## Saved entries
──────────
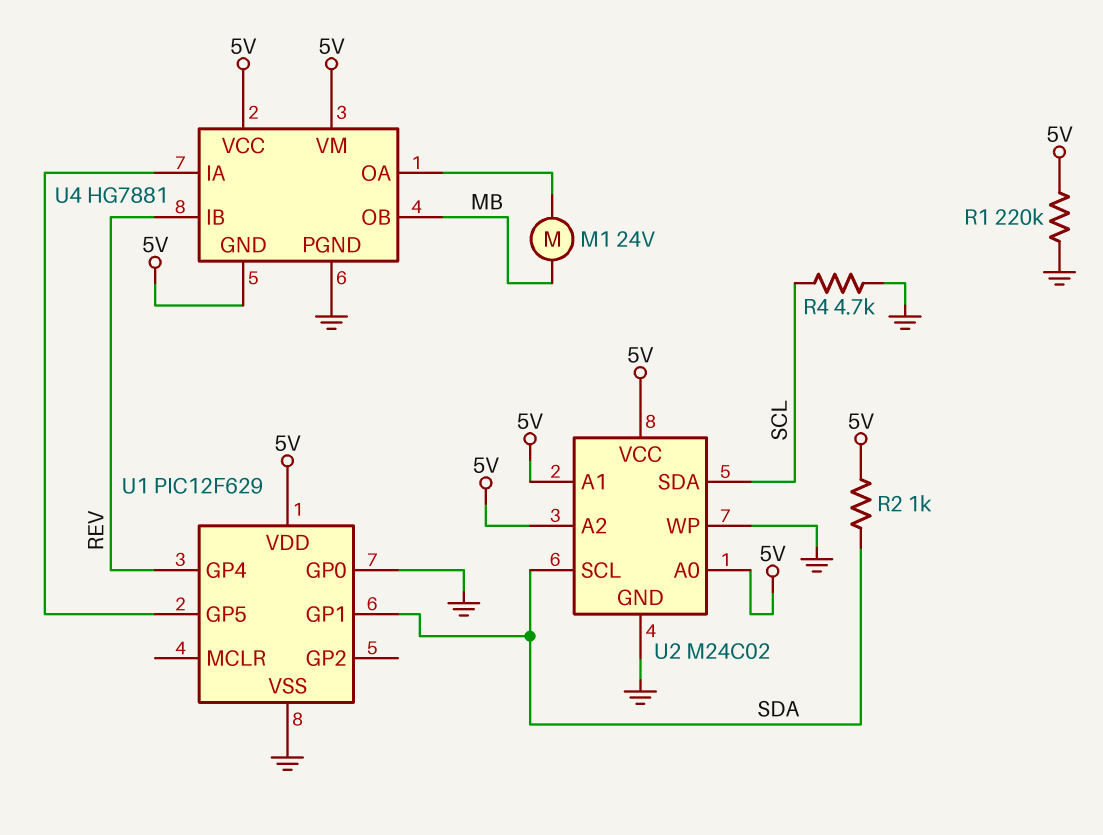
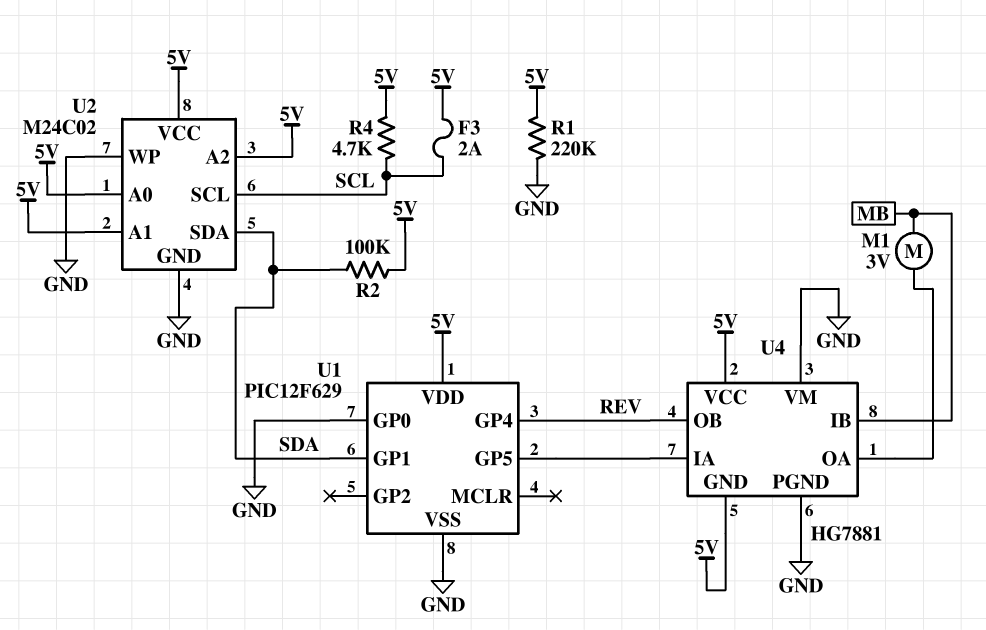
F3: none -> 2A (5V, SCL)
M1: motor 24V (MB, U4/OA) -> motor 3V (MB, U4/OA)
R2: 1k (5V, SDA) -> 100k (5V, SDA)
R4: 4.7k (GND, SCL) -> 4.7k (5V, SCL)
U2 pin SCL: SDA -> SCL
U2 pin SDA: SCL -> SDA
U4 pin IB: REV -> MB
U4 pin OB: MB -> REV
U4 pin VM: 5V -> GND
──────────
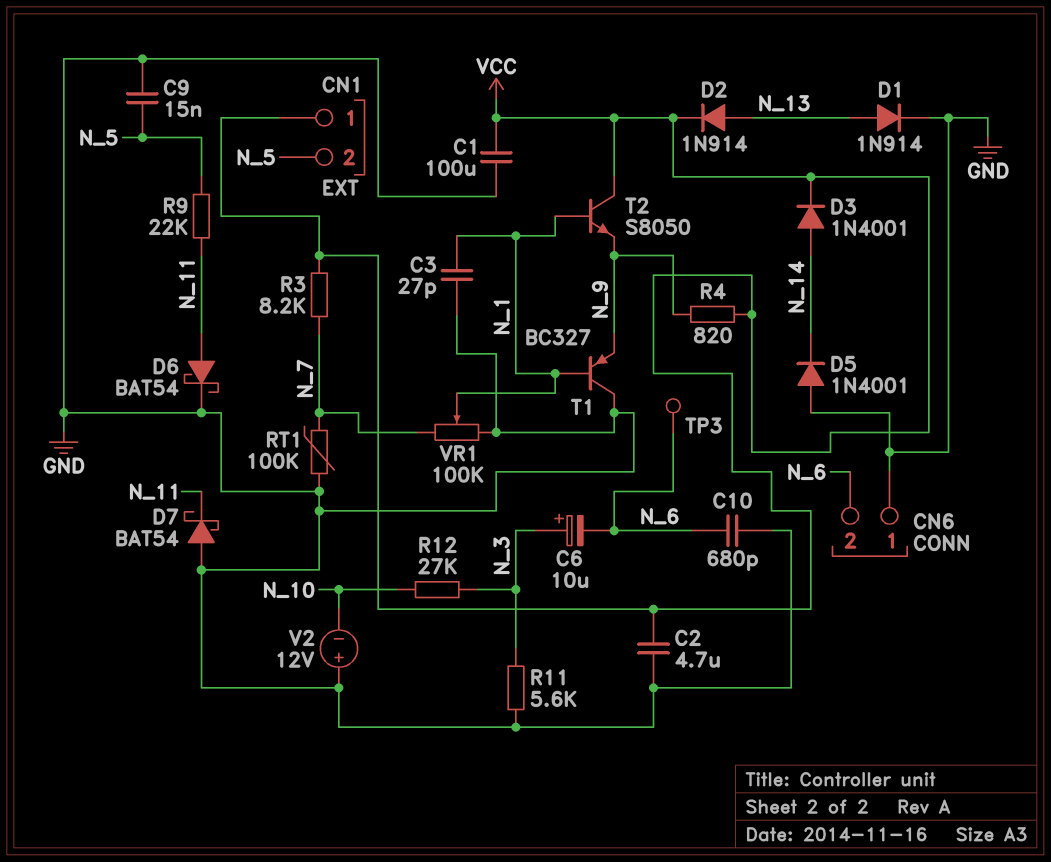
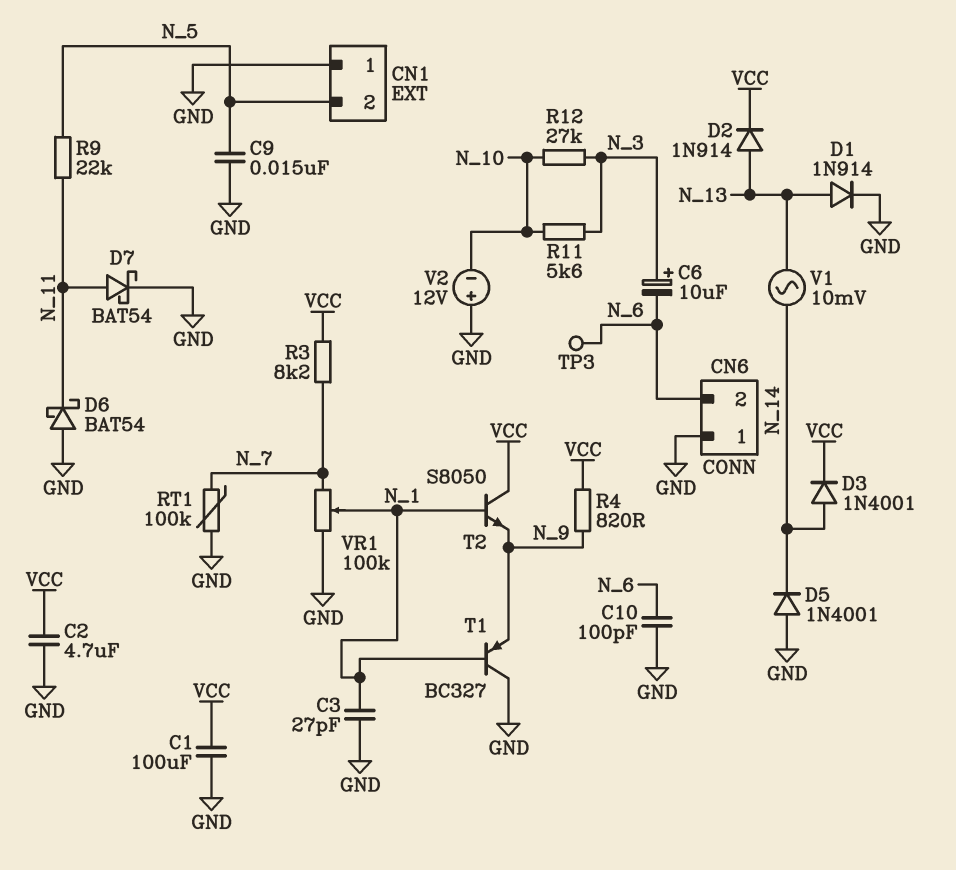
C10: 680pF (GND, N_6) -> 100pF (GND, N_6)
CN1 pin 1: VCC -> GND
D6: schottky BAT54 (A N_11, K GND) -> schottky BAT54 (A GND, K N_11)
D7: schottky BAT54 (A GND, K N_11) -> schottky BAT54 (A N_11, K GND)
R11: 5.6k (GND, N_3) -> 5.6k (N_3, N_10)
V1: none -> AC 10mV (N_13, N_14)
──────────
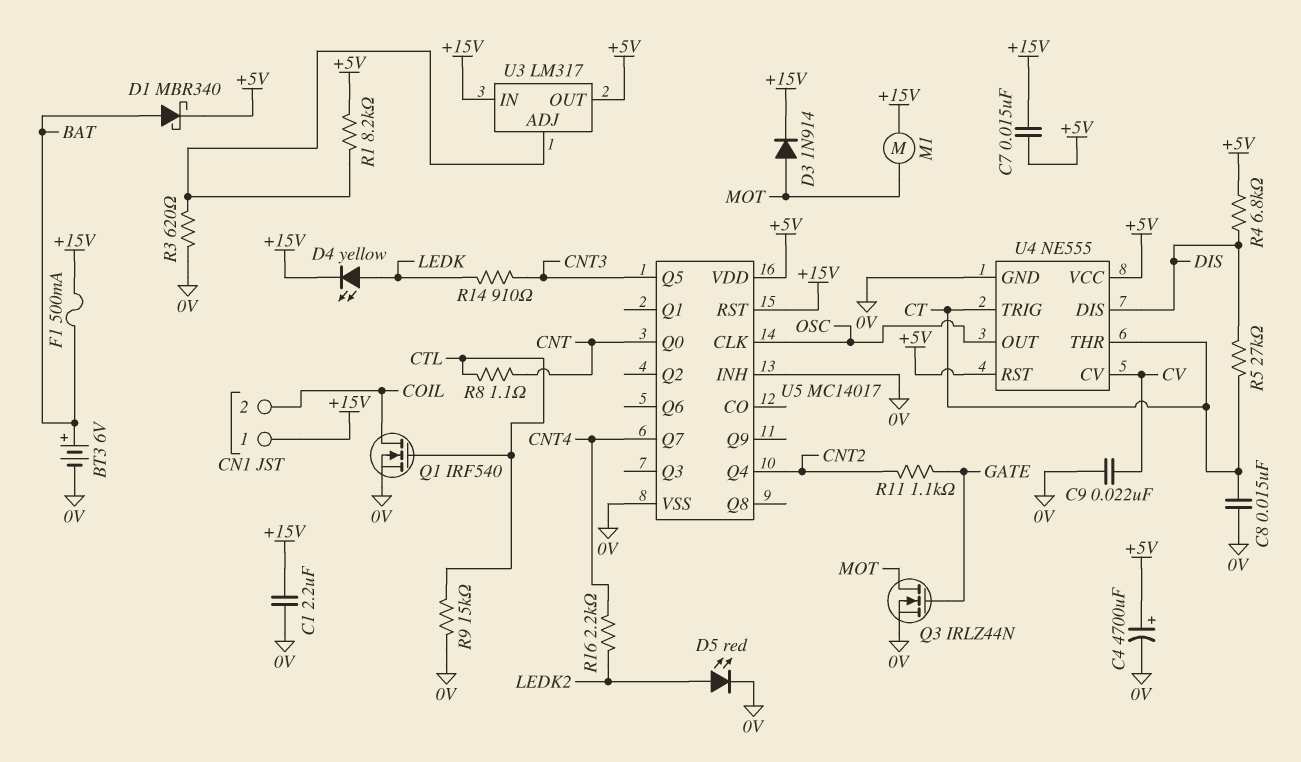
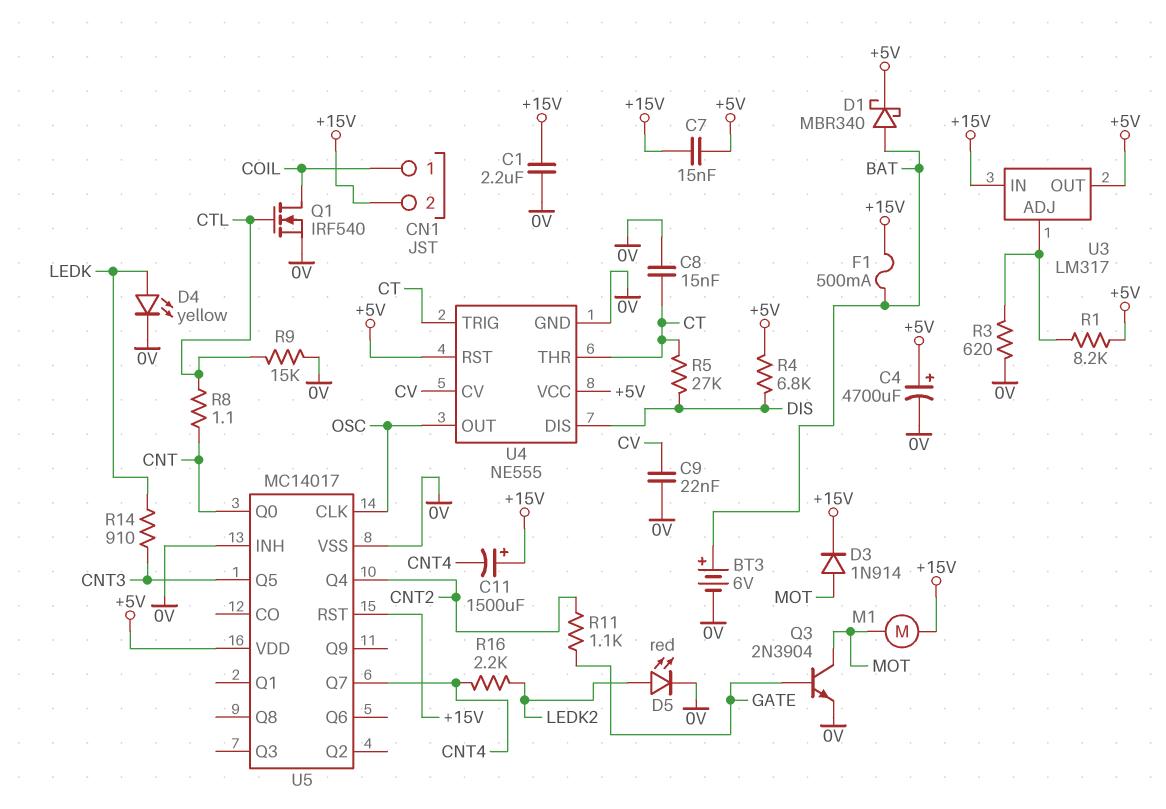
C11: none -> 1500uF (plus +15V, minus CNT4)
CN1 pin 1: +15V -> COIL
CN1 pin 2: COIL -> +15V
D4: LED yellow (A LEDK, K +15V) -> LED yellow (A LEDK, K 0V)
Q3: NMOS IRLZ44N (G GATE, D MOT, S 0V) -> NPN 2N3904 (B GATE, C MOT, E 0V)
──────────
## Problem description
Given the word "none", show every line of the records that contains it.

## Response
F3: none -> 2A (5V, SCL)
V1: none -> AC 10mV (N_13, N_14)
C11: none -> 1500uF (plus +15V, minus CNT4)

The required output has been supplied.